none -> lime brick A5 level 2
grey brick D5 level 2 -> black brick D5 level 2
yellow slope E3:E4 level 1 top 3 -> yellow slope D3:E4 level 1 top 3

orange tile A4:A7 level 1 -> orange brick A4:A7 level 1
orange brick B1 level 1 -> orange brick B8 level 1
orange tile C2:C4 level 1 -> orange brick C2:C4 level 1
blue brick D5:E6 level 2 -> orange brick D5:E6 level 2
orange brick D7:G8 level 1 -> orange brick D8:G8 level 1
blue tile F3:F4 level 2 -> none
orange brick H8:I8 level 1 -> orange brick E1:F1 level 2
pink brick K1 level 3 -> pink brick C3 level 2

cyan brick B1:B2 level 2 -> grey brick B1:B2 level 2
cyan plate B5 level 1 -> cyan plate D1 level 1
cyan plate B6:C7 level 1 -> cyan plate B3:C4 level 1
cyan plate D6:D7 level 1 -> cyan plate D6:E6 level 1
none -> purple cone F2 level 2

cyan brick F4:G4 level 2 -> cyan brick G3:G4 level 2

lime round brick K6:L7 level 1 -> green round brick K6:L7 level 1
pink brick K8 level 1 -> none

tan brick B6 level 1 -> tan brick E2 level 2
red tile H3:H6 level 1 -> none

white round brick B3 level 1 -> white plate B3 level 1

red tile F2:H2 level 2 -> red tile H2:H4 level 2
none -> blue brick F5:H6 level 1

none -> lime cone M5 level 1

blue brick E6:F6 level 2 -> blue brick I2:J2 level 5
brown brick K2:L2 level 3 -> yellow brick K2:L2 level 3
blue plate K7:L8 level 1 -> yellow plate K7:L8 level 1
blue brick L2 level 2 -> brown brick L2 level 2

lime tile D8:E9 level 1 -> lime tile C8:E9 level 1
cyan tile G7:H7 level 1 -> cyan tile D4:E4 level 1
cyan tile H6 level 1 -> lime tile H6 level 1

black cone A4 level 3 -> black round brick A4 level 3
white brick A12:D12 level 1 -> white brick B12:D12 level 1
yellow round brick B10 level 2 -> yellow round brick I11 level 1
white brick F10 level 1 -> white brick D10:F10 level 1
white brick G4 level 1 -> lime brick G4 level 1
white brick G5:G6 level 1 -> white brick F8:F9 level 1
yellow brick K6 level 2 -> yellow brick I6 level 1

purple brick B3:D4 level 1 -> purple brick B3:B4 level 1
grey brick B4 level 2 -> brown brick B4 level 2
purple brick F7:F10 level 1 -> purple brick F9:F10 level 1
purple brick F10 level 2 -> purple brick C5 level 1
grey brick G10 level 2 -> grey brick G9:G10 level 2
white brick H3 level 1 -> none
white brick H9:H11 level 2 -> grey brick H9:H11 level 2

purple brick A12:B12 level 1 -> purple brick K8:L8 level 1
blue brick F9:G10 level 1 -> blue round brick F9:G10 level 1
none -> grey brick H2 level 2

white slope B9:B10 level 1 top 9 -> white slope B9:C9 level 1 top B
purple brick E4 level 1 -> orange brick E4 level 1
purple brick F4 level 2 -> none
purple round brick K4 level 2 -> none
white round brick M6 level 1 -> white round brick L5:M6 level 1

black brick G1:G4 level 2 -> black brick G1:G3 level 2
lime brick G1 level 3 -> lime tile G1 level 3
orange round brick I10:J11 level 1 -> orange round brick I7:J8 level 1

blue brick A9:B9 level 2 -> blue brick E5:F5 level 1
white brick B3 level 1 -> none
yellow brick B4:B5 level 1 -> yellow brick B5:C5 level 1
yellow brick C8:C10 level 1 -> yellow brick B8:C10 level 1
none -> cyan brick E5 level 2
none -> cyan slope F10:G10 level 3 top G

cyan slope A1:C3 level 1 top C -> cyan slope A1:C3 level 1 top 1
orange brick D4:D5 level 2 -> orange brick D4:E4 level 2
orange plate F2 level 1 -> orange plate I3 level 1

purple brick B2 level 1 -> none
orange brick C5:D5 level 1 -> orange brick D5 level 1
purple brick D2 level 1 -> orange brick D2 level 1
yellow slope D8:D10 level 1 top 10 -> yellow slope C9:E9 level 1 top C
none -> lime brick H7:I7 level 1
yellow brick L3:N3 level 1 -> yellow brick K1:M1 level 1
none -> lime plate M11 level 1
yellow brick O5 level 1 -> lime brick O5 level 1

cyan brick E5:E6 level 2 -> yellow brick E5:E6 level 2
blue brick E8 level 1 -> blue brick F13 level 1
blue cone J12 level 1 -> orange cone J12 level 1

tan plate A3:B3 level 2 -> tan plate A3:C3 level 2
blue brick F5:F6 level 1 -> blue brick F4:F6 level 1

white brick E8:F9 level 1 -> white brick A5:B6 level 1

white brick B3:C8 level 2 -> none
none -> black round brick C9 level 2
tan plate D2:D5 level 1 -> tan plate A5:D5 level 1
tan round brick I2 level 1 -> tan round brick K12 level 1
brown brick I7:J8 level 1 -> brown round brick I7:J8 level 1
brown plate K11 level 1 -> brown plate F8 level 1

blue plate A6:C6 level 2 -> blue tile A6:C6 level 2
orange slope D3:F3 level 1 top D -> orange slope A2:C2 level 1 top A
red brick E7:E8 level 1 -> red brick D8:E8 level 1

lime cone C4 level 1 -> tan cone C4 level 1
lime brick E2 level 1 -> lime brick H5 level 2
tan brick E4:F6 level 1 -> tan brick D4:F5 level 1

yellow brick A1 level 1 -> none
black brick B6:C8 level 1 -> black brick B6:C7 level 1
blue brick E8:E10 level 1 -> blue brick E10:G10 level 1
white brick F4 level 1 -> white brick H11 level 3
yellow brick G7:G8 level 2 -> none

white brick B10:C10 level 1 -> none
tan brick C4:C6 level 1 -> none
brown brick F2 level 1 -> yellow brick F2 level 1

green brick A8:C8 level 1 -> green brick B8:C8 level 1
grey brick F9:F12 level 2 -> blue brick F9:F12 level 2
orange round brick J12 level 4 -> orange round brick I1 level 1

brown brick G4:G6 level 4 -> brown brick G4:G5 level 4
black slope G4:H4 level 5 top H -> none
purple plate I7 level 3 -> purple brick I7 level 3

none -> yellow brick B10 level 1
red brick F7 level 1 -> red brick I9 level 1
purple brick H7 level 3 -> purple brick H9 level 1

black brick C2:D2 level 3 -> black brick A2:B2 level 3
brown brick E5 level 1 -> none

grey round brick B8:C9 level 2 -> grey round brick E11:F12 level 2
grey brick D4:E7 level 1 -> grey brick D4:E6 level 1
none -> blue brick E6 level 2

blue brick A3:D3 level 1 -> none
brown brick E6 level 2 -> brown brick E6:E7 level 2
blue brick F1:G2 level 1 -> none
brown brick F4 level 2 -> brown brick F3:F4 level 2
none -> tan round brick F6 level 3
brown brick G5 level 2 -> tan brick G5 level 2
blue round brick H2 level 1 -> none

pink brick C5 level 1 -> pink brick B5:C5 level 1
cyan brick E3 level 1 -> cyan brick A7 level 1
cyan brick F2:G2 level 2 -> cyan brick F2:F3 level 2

• Task requirements: Each of the records is to be repeated word for word.

• Task response:
none -> lime brick A5 level 2
grey brick D5 level 2 -> black brick D5 level 2
yellow slope E3:E4 level 1 top 3 -> yellow slope D3:E4 level 1 top 3

orange tile A4:A7 level 1 -> orange brick A4:A7 level 1
orange brick B1 level 1 -> orange brick B8 level 1
orange tile C2:C4 level 1 -> orange brick C2:C4 level 1
blue brick D5:E6 level 2 -> orange brick D5:E6 level 2
orange brick D7:G8 level 1 -> orange brick D8:G8 level 1
blue tile F3:F4 level 2 -> none
orange brick H8:I8 level 1 -> orange brick E1:F1 level 2
pink brick K1 level 3 -> pink brick C3 level 2

cyan brick B1:B2 level 2 -> grey brick B1:B2 level 2
cyan plate B5 level 1 -> cyan plate D1 level 1
cyan plate B6:C7 level 1 -> cyan plate B3:C4 level 1
cyan plate D6:D7 level 1 -> cyan plate D6:E6 level 1
none -> purple cone F2 level 2

cyan brick F4:G4 level 2 -> cyan brick G3:G4 level 2

lime round brick K6:L7 level 1 -> green round brick K6:L7 level 1
pink brick K8 level 1 -> none

tan brick B6 level 1 -> tan brick E2 level 2
red tile H3:H6 level 1 -> none

white round brick B3 level 1 -> white plate B3 level 1

red tile F2:H2 level 2 -> red tile H2:H4 level 2
none -> blue brick F5:H6 level 1

none -> lime cone M5 level 1

blue brick E6:F6 level 2 -> blue brick I2:J2 level 5
brown brick K2:L2 level 3 -> yellow brick K2:L2 level 3
blue plate K7:L8 level 1 -> yellow plate K7:L8 level 1
blue brick L2 level 2 -> brown brick L2 level 2

lime tile D8:E9 level 1 -> lime tile C8:E9 level 1
cyan tile G7:H7 level 1 -> cyan tile D4:E4 level 1
cyan tile H6 level 1 -> lime tile H6 level 1

black cone A4 level 3 -> black round brick A4 level 3
white brick A12:D12 level 1 -> white brick B12:D12 level 1
yellow round brick B10 level 2 -> yellow round brick I11 level 1
white brick F10 level 1 -> white brick D10:F10 level 1
white brick G4 level 1 -> lime brick G4 level 1
white brick G5:G6 level 1 -> white brick F8:F9 level 1
yellow brick K6 level 2 -> yellow brick I6 level 1

purple brick B3:D4 level 1 -> purple brick B3:B4 level 1
grey brick B4 level 2 -> brown brick B4 level 2
purple brick F7:F10 level 1 -> purple brick F9:F10 level 1
purple brick F10 level 2 -> purple brick C5 level 1
grey brick G10 level 2 -> grey brick G9:G10 level 2
white brick H3 level 1 -> none
white brick H9:H11 level 2 -> grey brick H9:H11 level 2

purple brick A12:B12 level 1 -> purple brick K8:L8 level 1
blue brick F9:G10 level 1 -> blue round brick F9:G10 level 1
none -> grey brick H2 level 2

white slope B9:B10 level 1 top 9 -> white slope B9:C9 level 1 top B
purple brick E4 level 1 -> orange brick E4 level 1
purple brick F4 level 2 -> none
purple round brick K4 level 2 -> none
white round brick M6 level 1 -> white round brick L5:M6 level 1

black brick G1:G4 level 2 -> black brick G1:G3 level 2
lime brick G1 level 3 -> lime tile G1 level 3
orange round brick I10:J11 level 1 -> orange round brick I7:J8 level 1

blue brick A9:B9 level 2 -> blue brick E5:F5 level 1
white brick B3 level 1 -> none
yellow brick B4:B5 level 1 -> yellow brick B5:C5 level 1
yellow brick C8:C10 level 1 -> yellow brick B8:C10 level 1
none -> cyan brick E5 level 2
none -> cyan slope F10:G10 level 3 top G

cyan slope A1:C3 level 1 top C -> cyan slope A1:C3 level 1 top 1
orange brick D4:D5 level 2 -> orange brick D4:E4 level 2
orange plate F2 level 1 -> orange plate I3 level 1

purple brick B2 level 1 -> none
orange brick C5:D5 level 1 -> orange brick D5 level 1
purple brick D2 level 1 -> orange brick D2 level 1
yellow slope D8:D10 level 1 top 10 -> yellow slope C9:E9 level 1 top C
none -> lime brick H7:I7 level 1
yellow brick L3:N3 level 1 -> yellow brick K1:M1 level 1
none -> lime plate M11 level 1
yellow brick O5 level 1 -> lime brick O5 level 1

cyan brick E5:E6 level 2 -> yellow brick E5:E6 level 2
blue brick E8 level 1 -> blue brick F13 level 1
blue cone J12 level 1 -> orange cone J12 level 1

tan plate A3:B3 level 2 -> tan plate A3:C3 level 2
blue brick F5:F6 level 1 -> blue brick F4:F6 level 1

white brick E8:F9 level 1 -> white brick A5:B6 level 1

white brick B3:C8 level 2 -> none
none -> black round brick C9 level 2
tan plate D2:D5 level 1 -> tan plate A5:D5 level 1
tan round brick I2 level 1 -> tan round brick K12 level 1
brown brick I7:J8 level 1 -> brown round brick I7:J8 level 1
brown plate K11 level 1 -> brown plate F8 level 1

blue plate A6:C6 level 2 -> blue tile A6:C6 level 2
orange slope D3:F3 level 1 top D -> orange slope A2:C2 level 1 top A
red brick E7:E8 level 1 -> red brick D8:E8 level 1

lime cone C4 level 1 -> tan cone C4 level 1
lime brick E2 level 1 -> lime brick H5 level 2
tan brick E4:F6 level 1 -> tan brick D4:F5 level 1

yellow brick A1 level 1 -> none
black brick B6:C8 level 1 -> black brick B6:C7 level 1
blue brick E8:E10 level 1 -> blue brick E10:G10 level 1
white brick F4 level 1 -> white brick H11 level 3
yellow brick G7:G8 level 2 -> none

white brick B10:C10 level 1 -> none
tan brick C4:C6 level 1 -> none
brown brick F2 level 1 -> yellow brick F2 level 1

green brick A8:C8 level 1 -> green brick B8:C8 level 1
grey brick F9:F12 level 2 -> blue brick F9:F12 level 2
orange round brick J12 level 4 -> orange round brick I1 level 1

brown brick G4:G6 level 4 -> brown brick G4:G5 level 4
black slope G4:H4 level 5 top H -> none
purple plate I7 level 3 -> purple brick I7 level 3

none -> yellow brick B10 level 1
red brick F7 level 1 -> red brick I9 level 1
purple brick H7 level 3 -> purple brick H9 level 1

black brick C2:D2 level 3 -> black brick A2:B2 level 3
brown brick E5 level 1 -> none

grey round brick B8:C9 level 2 -> grey round brick E11:F12 level 2
grey brick D4:E7 level 1 -> grey brick D4:E6 level 1
none -> blue brick E6 level 2

blue brick A3:D3 level 1 -> none
brown brick E6 level 2 -> brown brick E6:E7 level 2
blue brick F1:G2 level 1 -> none
brown brick F4 level 2 -> brown brick F3:F4 level 2
none -> tan round brick F6 level 3
brown brick G5 level 2 -> tan brick G5 level 2
blue round brick H2 level 1 -> none

pink brick C5 level 1 -> pink brick B5:C5 level 1
cyan brick E3 level 1 -> cyan brick A7 level 1
cyan brick F2:G2 level 2 -> cyan brick F2:F3 level 2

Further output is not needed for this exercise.